§ **Try it**: Each line of the data must be copied exactly.

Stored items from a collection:
# # #

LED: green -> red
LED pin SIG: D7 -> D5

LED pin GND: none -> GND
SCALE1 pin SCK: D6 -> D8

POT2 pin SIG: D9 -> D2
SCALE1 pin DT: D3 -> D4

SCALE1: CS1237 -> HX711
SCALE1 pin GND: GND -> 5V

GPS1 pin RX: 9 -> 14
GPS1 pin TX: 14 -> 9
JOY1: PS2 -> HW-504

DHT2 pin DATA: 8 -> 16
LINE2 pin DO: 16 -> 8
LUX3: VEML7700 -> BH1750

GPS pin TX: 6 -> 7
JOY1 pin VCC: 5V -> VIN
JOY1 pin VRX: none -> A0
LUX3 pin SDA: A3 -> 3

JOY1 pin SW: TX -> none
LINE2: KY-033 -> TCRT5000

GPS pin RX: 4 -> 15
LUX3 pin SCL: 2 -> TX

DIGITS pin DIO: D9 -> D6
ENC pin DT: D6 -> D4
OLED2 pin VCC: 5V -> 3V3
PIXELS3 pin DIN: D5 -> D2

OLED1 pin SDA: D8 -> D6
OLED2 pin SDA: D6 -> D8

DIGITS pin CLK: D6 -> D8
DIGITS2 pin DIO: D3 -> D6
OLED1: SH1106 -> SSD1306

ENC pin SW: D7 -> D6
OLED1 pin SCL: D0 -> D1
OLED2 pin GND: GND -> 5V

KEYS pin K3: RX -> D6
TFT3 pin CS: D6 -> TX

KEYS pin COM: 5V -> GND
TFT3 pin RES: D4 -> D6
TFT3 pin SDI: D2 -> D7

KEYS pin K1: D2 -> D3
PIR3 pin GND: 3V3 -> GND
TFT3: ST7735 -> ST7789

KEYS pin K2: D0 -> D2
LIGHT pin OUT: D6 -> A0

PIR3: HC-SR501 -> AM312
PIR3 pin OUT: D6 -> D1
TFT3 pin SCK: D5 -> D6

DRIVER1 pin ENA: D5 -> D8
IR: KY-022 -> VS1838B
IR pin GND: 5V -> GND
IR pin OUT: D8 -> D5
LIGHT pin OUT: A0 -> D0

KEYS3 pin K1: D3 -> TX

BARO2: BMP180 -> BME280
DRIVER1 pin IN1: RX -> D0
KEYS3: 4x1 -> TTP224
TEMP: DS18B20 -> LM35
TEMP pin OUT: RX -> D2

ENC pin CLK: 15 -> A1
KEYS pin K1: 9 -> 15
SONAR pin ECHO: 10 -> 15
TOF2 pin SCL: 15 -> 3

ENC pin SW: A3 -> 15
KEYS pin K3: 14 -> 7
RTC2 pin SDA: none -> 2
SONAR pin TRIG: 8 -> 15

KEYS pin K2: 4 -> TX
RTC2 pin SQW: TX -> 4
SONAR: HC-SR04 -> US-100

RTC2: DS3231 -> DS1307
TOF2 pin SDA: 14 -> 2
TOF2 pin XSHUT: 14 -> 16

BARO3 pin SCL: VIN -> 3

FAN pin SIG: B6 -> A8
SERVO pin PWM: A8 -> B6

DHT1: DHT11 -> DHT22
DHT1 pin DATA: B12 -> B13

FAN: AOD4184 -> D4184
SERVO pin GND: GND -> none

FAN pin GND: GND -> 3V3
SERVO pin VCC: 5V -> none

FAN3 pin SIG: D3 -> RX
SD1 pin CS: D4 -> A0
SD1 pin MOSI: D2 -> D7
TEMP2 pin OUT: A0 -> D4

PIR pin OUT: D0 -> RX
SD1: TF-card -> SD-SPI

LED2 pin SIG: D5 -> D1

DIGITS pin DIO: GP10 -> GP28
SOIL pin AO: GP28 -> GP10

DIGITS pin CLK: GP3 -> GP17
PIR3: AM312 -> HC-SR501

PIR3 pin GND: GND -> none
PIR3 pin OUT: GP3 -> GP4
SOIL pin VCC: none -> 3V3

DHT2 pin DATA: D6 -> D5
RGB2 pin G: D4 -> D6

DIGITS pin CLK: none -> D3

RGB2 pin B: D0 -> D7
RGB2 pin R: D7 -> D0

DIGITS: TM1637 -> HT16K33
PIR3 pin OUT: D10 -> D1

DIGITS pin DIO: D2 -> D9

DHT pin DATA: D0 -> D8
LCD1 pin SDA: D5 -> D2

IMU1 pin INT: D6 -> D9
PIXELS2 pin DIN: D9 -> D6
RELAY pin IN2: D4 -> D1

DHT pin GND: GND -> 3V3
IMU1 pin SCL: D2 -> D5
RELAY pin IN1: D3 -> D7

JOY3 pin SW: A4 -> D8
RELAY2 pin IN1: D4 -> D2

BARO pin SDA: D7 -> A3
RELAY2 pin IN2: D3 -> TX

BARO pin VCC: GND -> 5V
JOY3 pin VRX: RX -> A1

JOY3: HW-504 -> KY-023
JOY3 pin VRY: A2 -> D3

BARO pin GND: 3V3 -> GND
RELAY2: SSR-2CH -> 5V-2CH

# # #

§ **Your solution**:
LED: green -> red
LED pin SIG: D7 -> D5

LED pin GND: none -> GND
SCALE1 pin SCK: D6 -> D8

POT2 pin SIG: D9 -> D2
SCALE1 pin DT: D3 -> D4

SCALE1: CS1237 -> HX711
SCALE1 pin GND: GND -> 5V

GPS1 pin RX: 9 -> 14
GPS1 pin TX: 14 -> 9
JOY1: PS2 -> HW-504

DHT2 pin DATA: 8 -> 16
LINE2 pin DO: 16 -> 8
LUX3: VEML7700 -> BH1750

GPS pin TX: 6 -> 7
JOY1 pin VCC: 5V -> VIN
JOY1 pin VRX: none -> A0
LUX3 pin SDA: A3 -> 3

JOY1 pin SW: TX -> none
LINE2: KY-033 -> TCRT5000

GPS pin RX: 4 -> 15
LUX3 pin SCL: 2 -> TX

DIGITS pin DIO: D9 -> D6
ENC pin DT: D6 -> D4
OLED2 pin VCC: 5V -> 3V3
PIXELS3 pin DIN: D5 -> D2

OLED1 pin SDA: D8 -> D6
OLED2 pin SDA: D6 -> D8

DIGITS pin CLK: D6 -> D8
DIGITS2 pin DIO: D3 -> D6
OLED1: SH1106 -> SSD1306

ENC pin SW: D7 -> D6
OLED1 pin SCL: D0 -> D1
OLED2 pin GND: GND -> 5V

KEYS pin K3: RX -> D6
TFT3 pin CS: D6 -> TX

KEYS pin COM: 5V -> GND
TFT3 pin RES: D4 -> D6
TFT3 pin SDI: D2 -> D7

KEYS pin K1: D2 -> D3
PIR3 pin GND: 3V3 -> GND
TFT3: ST7735 -> ST7789

KEYS pin K2: D0 -> D2
LIGHT pin OUT: D6 -> A0

PIR3: HC-SR501 -> AM312
PIR3 pin OUT: D6 -> D1
TFT3 pin SCK: D5 -> D6

DRIVER1 pin ENA: D5 -> D8
IR: KY-022 -> VS1838B
IR pin GND: 5V -> GND
IR pin OUT: D8 -> D5
LIGHT pin OUT: A0 -> D0

KEYS3 pin K1: D3 -> TX

BARO2: BMP180 -> BME280
DRIVER1 pin IN1: RX -> D0
KEYS3: 4x1 -> TTP224
TEMP: DS18B20 -> LM35
TEMP pin OUT: RX -> D2

ENC pin CLK: 15 -> A1
KEYS pin K1: 9 -> 15
SONAR pin ECHO: 10 -> 15
TOF2 pin SCL: 15 -> 3

ENC pin SW: A3 -> 15
KEYS pin K3: 14 -> 7
RTC2 pin SDA: none -> 2
SONAR pin TRIG: 8 -> 15

KEYS pin K2: 4 -> TX
RTC2 pin SQW: TX -> 4
SONAR: HC-SR04 -> US-100

RTC2: DS3231 -> DS1307
TOF2 pin SDA: 14 -> 2
TOF2 pin XSHUT: 14 -> 16

BARO3 pin SCL: VIN -> 3

FAN pin SIG: B6 -> A8
SERVO pin PWM: A8 -> B6

DHT1: DHT11 -> DHT22
DHT1 pin DATA: B12 -> B13

FAN: AOD4184 -> D4184
SERVO pin GND: GND -> none

FAN pin GND: GND -> 3V3
SERVO pin VCC: 5V -> none

FAN3 pin SIG: D3 -> RX
SD1 pin CS: D4 -> A0
SD1 pin MOSI: D2 -> D7
TEMP2 pin OUT: A0 -> D4

PIR pin OUT: D0 -> RX
SD1: TF-card -> SD-SPI

LED2 pin SIG: D5 -> D1

DIGITS pin DIO: GP10 -> GP28
SOIL pin AO: GP28 -> GP10

DIGITS pin CLK: GP3 -> GP17
PIR3: AM312 -> HC-SR501

PIR3 pin GND: GND -> none
PIR3 pin OUT: GP3 -> GP4
SOIL pin VCC: none -> 3V3

DHT2 pin DATA: D6 -> D5
RGB2 pin G: D4 -> D6

DIGITS pin CLK: none -> D3

RGB2 pin B: D0 -> D7
RGB2 pin R: D7 -> D0

DIGITS: TM1637 -> HT16K33
PIR3 pin OUT: D10 -> D1

DIGITS pin DIO: D2 -> D9

DHT pin DATA: D0 -> D8
LCD1 pin SDA: D5 -> D2

IMU1 pin INT: D6 -> D9
PIXELS2 pin DIN: D9 -> D6
RELAY pin IN2: D4 -> D1

DHT pin GND: GND -> 3V3
IMU1 pin SCL: D2 -> D5
RELAY pin IN1: D3 -> D7

JOY3 pin SW: A4 -> D8
RELAY2 pin IN1: D4 -> D2

BARO pin SDA: D7 -> A3
RELAY2 pin IN2: D3 -> TX

BARO pin VCC: GND -> 5V
JOY3 pin VRX: RX -> A1

JOY3: HW-504 -> KY-023
JOY3 pin VRY: A2 -> D3

BARO pin GND: 3V3 -> GND
RELAY2: SSR-2CH -> 5V-2CH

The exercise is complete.